Source records
+++

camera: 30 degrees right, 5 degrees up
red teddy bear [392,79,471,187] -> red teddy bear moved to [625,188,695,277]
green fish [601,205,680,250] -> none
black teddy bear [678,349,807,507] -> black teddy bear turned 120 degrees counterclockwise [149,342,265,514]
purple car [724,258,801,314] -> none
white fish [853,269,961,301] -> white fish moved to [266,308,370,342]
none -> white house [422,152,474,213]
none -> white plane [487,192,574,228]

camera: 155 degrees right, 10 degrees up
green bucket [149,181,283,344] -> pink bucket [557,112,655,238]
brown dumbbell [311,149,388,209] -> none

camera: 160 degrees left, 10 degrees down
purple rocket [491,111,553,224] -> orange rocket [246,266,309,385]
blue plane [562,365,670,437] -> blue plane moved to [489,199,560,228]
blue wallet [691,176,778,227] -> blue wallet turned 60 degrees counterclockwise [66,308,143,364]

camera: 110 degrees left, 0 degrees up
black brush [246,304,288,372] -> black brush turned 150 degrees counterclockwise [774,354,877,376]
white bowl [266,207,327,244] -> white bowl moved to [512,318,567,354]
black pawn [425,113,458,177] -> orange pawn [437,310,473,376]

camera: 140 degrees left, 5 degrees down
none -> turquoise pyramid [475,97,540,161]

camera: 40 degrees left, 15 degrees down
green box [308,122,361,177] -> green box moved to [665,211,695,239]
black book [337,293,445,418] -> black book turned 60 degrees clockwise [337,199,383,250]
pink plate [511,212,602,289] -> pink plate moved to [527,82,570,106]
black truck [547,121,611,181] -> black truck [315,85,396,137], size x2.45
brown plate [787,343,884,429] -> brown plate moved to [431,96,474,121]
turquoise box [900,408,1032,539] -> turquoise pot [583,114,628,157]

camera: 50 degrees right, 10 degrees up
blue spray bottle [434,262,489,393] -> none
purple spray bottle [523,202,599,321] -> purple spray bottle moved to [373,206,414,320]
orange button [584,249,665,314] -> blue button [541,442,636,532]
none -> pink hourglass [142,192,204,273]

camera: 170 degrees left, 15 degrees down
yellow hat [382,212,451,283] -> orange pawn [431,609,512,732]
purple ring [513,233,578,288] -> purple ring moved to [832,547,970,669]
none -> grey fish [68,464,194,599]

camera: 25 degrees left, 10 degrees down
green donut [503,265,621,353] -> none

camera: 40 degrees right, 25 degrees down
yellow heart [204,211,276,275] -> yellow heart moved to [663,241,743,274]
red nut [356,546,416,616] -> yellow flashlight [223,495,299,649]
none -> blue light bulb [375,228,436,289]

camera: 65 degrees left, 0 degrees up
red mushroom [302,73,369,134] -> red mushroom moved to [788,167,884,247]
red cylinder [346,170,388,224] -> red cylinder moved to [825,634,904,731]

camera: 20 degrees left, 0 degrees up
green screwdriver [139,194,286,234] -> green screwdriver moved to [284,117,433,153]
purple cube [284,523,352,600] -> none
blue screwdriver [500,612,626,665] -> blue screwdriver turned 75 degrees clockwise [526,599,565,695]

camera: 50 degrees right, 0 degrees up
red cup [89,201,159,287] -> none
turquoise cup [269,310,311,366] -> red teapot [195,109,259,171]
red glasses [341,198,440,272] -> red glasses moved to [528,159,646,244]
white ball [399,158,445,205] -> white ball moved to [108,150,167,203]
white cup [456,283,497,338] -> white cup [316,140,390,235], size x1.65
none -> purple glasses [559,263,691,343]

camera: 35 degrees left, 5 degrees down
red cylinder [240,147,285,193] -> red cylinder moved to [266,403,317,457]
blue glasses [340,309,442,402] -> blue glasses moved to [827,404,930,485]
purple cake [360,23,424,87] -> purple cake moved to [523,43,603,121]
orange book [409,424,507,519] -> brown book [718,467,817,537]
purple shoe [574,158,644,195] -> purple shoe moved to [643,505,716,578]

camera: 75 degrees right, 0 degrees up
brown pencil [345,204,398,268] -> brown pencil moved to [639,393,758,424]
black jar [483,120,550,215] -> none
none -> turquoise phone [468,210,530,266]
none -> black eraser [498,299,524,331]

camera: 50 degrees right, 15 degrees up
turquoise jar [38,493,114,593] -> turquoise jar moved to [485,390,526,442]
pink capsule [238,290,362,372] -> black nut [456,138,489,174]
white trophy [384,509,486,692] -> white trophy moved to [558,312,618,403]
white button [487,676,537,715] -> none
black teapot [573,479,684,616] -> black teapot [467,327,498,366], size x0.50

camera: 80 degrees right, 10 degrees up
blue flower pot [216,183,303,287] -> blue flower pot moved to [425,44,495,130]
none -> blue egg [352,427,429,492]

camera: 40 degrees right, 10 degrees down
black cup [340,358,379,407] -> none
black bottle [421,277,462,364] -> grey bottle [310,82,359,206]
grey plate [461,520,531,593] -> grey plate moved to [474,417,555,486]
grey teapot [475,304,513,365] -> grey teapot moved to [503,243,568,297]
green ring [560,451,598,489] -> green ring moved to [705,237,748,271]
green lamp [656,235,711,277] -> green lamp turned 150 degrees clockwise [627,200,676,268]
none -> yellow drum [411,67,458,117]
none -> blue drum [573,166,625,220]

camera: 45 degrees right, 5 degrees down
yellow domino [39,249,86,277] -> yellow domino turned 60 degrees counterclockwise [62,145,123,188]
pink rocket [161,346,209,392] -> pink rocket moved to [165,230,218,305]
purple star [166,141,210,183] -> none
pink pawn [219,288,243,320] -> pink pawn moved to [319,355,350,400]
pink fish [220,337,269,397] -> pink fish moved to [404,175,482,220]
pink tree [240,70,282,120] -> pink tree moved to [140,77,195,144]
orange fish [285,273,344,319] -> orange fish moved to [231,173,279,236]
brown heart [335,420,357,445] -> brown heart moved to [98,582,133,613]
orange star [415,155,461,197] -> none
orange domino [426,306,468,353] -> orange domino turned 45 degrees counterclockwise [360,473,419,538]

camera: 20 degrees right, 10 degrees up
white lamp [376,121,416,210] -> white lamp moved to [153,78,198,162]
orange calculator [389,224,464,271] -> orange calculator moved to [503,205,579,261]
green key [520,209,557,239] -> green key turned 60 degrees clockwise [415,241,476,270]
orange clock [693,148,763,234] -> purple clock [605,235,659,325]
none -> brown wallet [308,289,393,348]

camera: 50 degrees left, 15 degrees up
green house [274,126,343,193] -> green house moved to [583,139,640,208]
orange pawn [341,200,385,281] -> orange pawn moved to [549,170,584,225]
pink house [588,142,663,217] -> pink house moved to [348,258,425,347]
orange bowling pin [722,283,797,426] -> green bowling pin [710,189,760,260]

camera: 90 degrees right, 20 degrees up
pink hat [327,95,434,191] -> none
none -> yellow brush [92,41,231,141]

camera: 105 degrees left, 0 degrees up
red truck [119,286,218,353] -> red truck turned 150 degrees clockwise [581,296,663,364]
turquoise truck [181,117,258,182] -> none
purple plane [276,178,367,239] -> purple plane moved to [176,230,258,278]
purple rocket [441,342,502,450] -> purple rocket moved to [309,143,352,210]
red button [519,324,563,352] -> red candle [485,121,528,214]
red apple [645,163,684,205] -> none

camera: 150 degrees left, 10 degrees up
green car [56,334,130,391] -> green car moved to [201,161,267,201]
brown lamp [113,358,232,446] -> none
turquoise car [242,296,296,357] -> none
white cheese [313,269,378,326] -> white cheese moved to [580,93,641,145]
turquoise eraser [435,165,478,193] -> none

+++

■ Brief:
Reproduce verbatim the lines above, from the line with "orange button [584,249,665,314]" through the line with "none -> blue light bulb [375,228,436,289]".

■ Exercise answer:
orange button [584,249,665,314] -> blue button [541,442,636,532]
none -> pink hourglass [142,192,204,273]

camera: 170 degrees left, 15 degrees down
yellow hat [382,212,451,283] -> orange pawn [431,609,512,732]
purple ring [513,233,578,288] -> purple ring moved to [832,547,970,669]
none -> grey fish [68,464,194,599]

camera: 25 degrees left, 10 degrees down
green donut [503,265,621,353] -> none

camera: 40 degrees right, 25 degrees down
yellow heart [204,211,276,275] -> yellow heart moved to [663,241,743,274]
red nut [356,546,416,616] -> yellow flashlight [223,495,299,649]
none -> blue light bulb [375,228,436,289]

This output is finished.